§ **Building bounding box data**
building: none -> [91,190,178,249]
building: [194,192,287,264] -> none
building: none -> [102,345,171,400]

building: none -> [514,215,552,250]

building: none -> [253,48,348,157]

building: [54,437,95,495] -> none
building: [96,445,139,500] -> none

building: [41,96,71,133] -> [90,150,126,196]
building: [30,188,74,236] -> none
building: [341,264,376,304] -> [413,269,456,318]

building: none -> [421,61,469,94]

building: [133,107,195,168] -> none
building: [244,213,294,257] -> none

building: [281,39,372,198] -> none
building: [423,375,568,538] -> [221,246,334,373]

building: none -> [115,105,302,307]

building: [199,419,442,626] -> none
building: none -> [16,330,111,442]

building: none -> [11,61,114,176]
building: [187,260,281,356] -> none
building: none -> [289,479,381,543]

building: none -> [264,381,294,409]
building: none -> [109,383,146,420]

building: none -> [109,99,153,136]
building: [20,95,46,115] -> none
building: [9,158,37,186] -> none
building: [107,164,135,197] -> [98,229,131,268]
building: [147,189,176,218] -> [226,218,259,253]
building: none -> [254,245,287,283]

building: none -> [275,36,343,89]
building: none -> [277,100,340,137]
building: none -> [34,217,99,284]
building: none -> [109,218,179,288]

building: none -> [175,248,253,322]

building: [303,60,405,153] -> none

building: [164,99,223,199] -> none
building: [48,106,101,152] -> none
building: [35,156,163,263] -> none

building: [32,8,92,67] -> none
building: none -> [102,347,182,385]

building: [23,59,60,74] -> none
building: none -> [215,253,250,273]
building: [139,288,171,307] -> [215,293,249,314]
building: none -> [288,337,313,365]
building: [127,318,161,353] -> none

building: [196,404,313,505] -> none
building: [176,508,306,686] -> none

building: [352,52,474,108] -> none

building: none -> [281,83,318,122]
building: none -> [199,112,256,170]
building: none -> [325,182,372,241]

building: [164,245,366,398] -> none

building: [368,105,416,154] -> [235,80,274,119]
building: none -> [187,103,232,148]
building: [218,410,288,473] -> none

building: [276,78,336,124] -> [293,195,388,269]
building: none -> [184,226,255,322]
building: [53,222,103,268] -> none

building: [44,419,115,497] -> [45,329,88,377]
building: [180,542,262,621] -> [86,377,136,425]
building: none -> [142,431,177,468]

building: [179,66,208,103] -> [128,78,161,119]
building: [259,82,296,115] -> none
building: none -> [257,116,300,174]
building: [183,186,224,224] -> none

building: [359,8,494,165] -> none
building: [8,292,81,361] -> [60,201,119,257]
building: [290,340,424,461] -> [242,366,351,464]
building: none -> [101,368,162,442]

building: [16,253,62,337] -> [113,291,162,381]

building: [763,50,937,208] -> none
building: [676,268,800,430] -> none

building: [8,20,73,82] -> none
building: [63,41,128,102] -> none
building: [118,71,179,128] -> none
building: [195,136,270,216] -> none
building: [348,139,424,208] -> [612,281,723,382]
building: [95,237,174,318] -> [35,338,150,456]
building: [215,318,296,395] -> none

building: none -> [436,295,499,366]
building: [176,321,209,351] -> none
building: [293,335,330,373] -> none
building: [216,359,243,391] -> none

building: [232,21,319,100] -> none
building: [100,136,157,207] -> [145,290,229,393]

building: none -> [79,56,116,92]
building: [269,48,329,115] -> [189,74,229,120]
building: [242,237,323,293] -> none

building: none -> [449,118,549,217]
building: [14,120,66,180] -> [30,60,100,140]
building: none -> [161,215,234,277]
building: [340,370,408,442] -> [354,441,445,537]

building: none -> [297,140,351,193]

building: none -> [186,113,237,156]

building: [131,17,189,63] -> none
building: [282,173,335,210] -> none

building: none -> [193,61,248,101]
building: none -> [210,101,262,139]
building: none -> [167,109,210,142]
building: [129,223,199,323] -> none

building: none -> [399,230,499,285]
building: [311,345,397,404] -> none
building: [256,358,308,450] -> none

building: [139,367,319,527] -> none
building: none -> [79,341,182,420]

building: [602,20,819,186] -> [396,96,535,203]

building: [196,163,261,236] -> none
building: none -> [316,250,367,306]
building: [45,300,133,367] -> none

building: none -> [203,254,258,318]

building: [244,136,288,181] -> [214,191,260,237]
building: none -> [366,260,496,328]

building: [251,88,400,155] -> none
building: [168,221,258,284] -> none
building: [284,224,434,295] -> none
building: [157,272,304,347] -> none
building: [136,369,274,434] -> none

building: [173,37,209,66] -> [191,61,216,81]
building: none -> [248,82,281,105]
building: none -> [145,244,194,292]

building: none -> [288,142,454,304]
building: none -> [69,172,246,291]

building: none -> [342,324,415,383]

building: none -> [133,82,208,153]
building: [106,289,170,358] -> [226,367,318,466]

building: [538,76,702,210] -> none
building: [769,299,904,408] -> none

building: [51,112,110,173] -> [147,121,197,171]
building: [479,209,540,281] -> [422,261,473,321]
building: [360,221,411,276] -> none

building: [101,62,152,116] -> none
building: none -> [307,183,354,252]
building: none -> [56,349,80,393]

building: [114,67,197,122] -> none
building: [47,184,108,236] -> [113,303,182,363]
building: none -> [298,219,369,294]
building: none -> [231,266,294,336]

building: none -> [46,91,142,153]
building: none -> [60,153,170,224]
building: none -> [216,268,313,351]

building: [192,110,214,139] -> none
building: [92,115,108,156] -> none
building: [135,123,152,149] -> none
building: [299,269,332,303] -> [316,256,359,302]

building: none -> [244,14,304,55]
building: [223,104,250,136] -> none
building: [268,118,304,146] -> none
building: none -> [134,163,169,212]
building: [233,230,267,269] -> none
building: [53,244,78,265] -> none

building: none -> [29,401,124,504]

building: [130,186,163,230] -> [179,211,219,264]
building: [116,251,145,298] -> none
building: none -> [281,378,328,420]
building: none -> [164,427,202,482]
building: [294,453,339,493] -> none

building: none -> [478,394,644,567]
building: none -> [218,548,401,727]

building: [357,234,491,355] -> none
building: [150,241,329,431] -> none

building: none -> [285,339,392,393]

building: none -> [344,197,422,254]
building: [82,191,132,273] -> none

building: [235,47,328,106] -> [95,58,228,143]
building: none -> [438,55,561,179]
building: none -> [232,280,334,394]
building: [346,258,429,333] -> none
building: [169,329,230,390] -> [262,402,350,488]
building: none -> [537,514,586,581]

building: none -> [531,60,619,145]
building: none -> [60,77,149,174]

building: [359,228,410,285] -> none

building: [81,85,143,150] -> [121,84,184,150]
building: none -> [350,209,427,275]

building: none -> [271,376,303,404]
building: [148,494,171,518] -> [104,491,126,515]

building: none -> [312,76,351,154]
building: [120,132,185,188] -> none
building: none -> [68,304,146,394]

§ **WHAT IS REQUIRED**
Write out every record verbatim.

§ **YOUR RESPONSE**
building: none -> [91,190,178,249]
building: [194,192,287,264] -> none
building: none -> [102,345,171,400]

building: none -> [514,215,552,250]

building: none -> [253,48,348,157]

building: [54,437,95,495] -> none
building: [96,445,139,500] -> none

building: [41,96,71,133] -> [90,150,126,196]
building: [30,188,74,236] -> none
building: [341,264,376,304] -> [413,269,456,318]

building: none -> [421,61,469,94]

building: [133,107,195,168] -> none
building: [244,213,294,257] -> none

building: [281,39,372,198] -> none
building: [423,375,568,538] -> [221,246,334,373]

building: none -> [115,105,302,307]

building: [199,419,442,626] -> none
building: none -> [16,330,111,442]

building: none -> [11,61,114,176]
building: [187,260,281,356] -> none
building: none -> [289,479,381,543]

building: none -> [264,381,294,409]
building: none -> [109,383,146,420]

building: none -> [109,99,153,136]
building: [20,95,46,115] -> none
building: [9,158,37,186] -> none
building: [107,164,135,197] -> [98,229,131,268]
building: [147,189,176,218] -> [226,218,259,253]
building: none -> [254,245,287,283]

building: none -> [275,36,343,89]
building: none -> [277,100,340,137]
building: none -> [34,217,99,284]
building: none -> [109,218,179,288]

building: none -> [175,248,253,322]

building: [303,60,405,153] -> none

building: [164,99,223,199] -> none
building: [48,106,101,152] -> none
building: [35,156,163,263] -> none

building: [32,8,92,67] -> none
building: none -> [102,347,182,385]

building: [23,59,60,74] -> none
building: none -> [215,253,250,273]
building: [139,288,171,307] -> [215,293,249,314]
building: none -> [288,337,313,365]
building: [127,318,161,353] -> none

building: [196,404,313,505] -> none
building: [176,508,306,686] -> none

building: [352,52,474,108] -> none

building: none -> [281,83,318,122]
building: none -> [199,112,256,170]
building: none -> [325,182,372,241]

building: [164,245,366,398] -> none

building: [368,105,416,154] -> [235,80,274,119]
building: none -> [187,103,232,148]
building: [218,410,288,473] -> none

building: [276,78,336,124] -> [293,195,388,269]
building: none -> [184,226,255,322]
building: [53,222,103,268] -> none

building: [44,419,115,497] -> [45,329,88,377]
building: [180,542,262,621] -> [86,377,136,425]
building: none -> [142,431,177,468]

building: [179,66,208,103] -> [128,78,161,119]
building: [259,82,296,115] -> none
building: none -> [257,116,300,174]
building: [183,186,224,224] -> none

building: [359,8,494,165] -> none
building: [8,292,81,361] -> [60,201,119,257]
building: [290,340,424,461] -> [242,366,351,464]
building: none -> [101,368,162,442]

building: [16,253,62,337] -> [113,291,162,381]

building: [763,50,937,208] -> none
building: [676,268,800,430] -> none

building: [8,20,73,82] -> none
building: [63,41,128,102] -> none
building: [118,71,179,128] -> none
building: [195,136,270,216] -> none
building: [348,139,424,208] -> [612,281,723,382]
building: [95,237,174,318] -> [35,338,150,456]
building: [215,318,296,395] -> none

building: none -> [436,295,499,366]
building: [176,321,209,351] -> none
building: [293,335,330,373] -> none
building: [216,359,243,391] -> none

building: [232,21,319,100] -> none
building: [100,136,157,207] -> [145,290,229,393]

building: none -> [79,56,116,92]
building: [269,48,329,115] -> [189,74,229,120]
building: [242,237,323,293] -> none

building: none -> [449,118,549,217]
building: [14,120,66,180] -> [30,60,100,140]
building: none -> [161,215,234,277]
building: [340,370,408,442] -> [354,441,445,537]

building: none -> [297,140,351,193]

building: none -> [186,113,237,156]

building: [131,17,189,63] -> none
building: [282,173,335,210] -> none

building: none -> [193,61,248,101]
building: none -> [210,101,262,139]
building: none -> [167,109,210,142]
building: [129,223,199,323] -> none

building: none -> [399,230,499,285]
building: [311,345,397,404] -> none
building: [256,358,308,450] -> none

building: [139,367,319,527] -> none
building: none -> [79,341,182,420]

building: [602,20,819,186] -> [396,96,535,203]

building: [196,163,261,236] -> none
building: none -> [316,250,367,306]
building: [45,300,133,367] -> none

building: none -> [203,254,258,318]

building: [244,136,288,181] -> [214,191,260,237]
building: none -> [366,260,496,328]

building: [251,88,400,155] -> none
building: [168,221,258,284] -> none
building: [284,224,434,295] -> none
building: [157,272,304,347] -> none
building: [136,369,274,434] -> none

building: [173,37,209,66] -> [191,61,216,81]
building: none -> [248,82,281,105]
building: none -> [145,244,194,292]

building: none -> [288,142,454,304]
building: none -> [69,172,246,291]

building: none -> [342,324,415,383]

building: none -> [133,82,208,153]
building: [106,289,170,358] -> [226,367,318,466]

building: [538,76,702,210] -> none
building: [769,299,904,408] -> none

building: [51,112,110,173] -> [147,121,197,171]
building: [479,209,540,281] -> [422,261,473,321]
building: [360,221,411,276] -> none

building: [101,62,152,116] -> none
building: none -> [307,183,354,252]
building: none -> [56,349,80,393]

building: [114,67,197,122] -> none
building: [47,184,108,236] -> [113,303,182,363]
building: none -> [298,219,369,294]
building: none -> [231,266,294,336]

building: none -> [46,91,142,153]
building: none -> [60,153,170,224]
building: none -> [216,268,313,351]

building: [192,110,214,139] -> none
building: [92,115,108,156] -> none
building: [135,123,152,149] -> none
building: [299,269,332,303] -> [316,256,359,302]

building: none -> [244,14,304,55]
building: [223,104,250,136] -> none
building: [268,118,304,146] -> none
building: none -> [134,163,169,212]
building: [233,230,267,269] -> none
building: [53,244,78,265] -> none

building: none -> [29,401,124,504]

building: [130,186,163,230] -> [179,211,219,264]
building: [116,251,145,298] -> none
building: none -> [281,378,328,420]
building: none -> [164,427,202,482]
building: [294,453,339,493] -> none

building: none -> [478,394,644,567]
building: none -> [218,548,401,727]

building: [357,234,491,355] -> none
building: [150,241,329,431] -> none

building: none -> [285,339,392,393]

building: none -> [344,197,422,254]
building: [82,191,132,273] -> none

building: [235,47,328,106] -> [95,58,228,143]
building: none -> [438,55,561,179]
building: none -> [232,280,334,394]
building: [346,258,429,333] -> none
building: [169,329,230,390] -> [262,402,350,488]
building: none -> [537,514,586,581]

building: none -> [531,60,619,145]
building: none -> [60,77,149,174]

building: [359,228,410,285] -> none

building: [81,85,143,150] -> [121,84,184,150]
building: none -> [350,209,427,275]

building: none -> [271,376,303,404]
building: [148,494,171,518] -> [104,491,126,515]

building: none -> [312,76,351,154]
building: [120,132,185,188] -> none
building: none -> [68,304,146,394]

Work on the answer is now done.